*Exercise details*. In the entries below, find the line containing "JOY1 pin SW: D3 -> D7". Copy it and all lines after it, exactly, through the end.

==== Available data ====

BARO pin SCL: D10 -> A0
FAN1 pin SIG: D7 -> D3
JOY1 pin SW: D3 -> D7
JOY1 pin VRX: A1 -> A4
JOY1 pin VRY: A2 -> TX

====

*Response to the exercise*.
JOY1 pin SW: D3 -> D7
JOY1 pin VRX: A1 -> A4
JOY1 pin VRY: A2 -> TX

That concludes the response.